Material for this exercise:

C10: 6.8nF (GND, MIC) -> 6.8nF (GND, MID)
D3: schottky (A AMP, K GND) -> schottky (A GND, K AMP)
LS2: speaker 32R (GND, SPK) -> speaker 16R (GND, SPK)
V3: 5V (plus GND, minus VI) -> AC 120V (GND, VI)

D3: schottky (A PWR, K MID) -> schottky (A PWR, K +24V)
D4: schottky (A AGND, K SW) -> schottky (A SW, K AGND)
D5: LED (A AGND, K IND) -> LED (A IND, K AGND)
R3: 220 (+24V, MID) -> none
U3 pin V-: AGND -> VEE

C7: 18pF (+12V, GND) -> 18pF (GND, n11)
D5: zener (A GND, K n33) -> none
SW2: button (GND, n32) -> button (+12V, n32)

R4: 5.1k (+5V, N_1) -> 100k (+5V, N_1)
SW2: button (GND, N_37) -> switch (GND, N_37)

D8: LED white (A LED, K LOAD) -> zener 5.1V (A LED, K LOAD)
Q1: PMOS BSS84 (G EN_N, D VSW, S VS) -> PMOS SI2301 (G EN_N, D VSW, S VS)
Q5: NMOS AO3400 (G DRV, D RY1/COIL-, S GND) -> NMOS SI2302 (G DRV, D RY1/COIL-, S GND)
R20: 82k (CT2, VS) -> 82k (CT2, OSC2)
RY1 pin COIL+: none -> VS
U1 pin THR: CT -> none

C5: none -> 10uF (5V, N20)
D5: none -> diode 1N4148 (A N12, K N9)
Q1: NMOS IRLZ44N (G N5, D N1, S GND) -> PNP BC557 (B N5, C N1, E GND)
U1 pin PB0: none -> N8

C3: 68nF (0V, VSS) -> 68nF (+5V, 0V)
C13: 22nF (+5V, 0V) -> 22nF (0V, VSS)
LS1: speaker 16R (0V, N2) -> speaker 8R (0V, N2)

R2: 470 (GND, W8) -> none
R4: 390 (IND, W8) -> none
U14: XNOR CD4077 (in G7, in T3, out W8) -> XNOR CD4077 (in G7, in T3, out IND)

Task objective:
Take the listing above and set it down exactly.

Reply to the task:
C10: 6.8nF (GND, MIC) -> 6.8nF (GND, MID)
D3: schottky (A AMP, K GND) -> schottky (A GND, K AMP)
LS2: speaker 32R (GND, SPK) -> speaker 16R (GND, SPK)
V3: 5V (plus GND, minus VI) -> AC 120V (GND, VI)

D3: schottky (A PWR, K MID) -> schottky (A PWR, K +24V)
D4: schottky (A AGND, K SW) -> schottky (A SW, K AGND)
D5: LED (A AGND, K IND) -> LED (A IND, K AGND)
R3: 220 (+24V, MID) -> none
U3 pin V-: AGND -> VEE

C7: 18pF (+12V, GND) -> 18pF (GND, n11)
D5: zener (A GND, K n33) -> none
SW2: button (GND, n32) -> button (+12V, n32)

R4: 5.1k (+5V, N_1) -> 100k (+5V, N_1)
SW2: button (GND, N_37) -> switch (GND, N_37)

D8: LED white (A LED, K LOAD) -> zener 5.1V (A LED, K LOAD)
Q1: PMOS BSS84 (G EN_N, D VSW, S VS) -> PMOS SI2301 (G EN_N, D VSW, S VS)
Q5: NMOS AO3400 (G DRV, D RY1/COIL-, S GND) -> NMOS SI2302 (G DRV, D RY1/COIL-, S GND)
R20: 82k (CT2, VS) -> 82k (CT2, OSC2)
RY1 pin COIL+: none -> VS
U1 pin THR: CT -> none

C5: none -> 10uF (5V, N20)
D5: none -> diode 1N4148 (A N12, K N9)
Q1: NMOS IRLZ44N (G N5, D N1, S GND) -> PNP BC557 (B N5, C N1, E GND)
U1 pin PB0: none -> N8

C3: 68nF (0V, VSS) -> 68nF (+5V, 0V)
C13: 22nF (+5V, 0V) -> 22nF (0V, VSS)
LS1: speaker 16R (0V, N2) -> speaker 8R (0V, N2)

R2: 470 (GND, W8) -> none
R4: 390 (IND, W8) -> none
U14: XNOR CD4077 (in G7, in T3, out W8) -> XNOR CD4077 (in G7, in T3, out IND)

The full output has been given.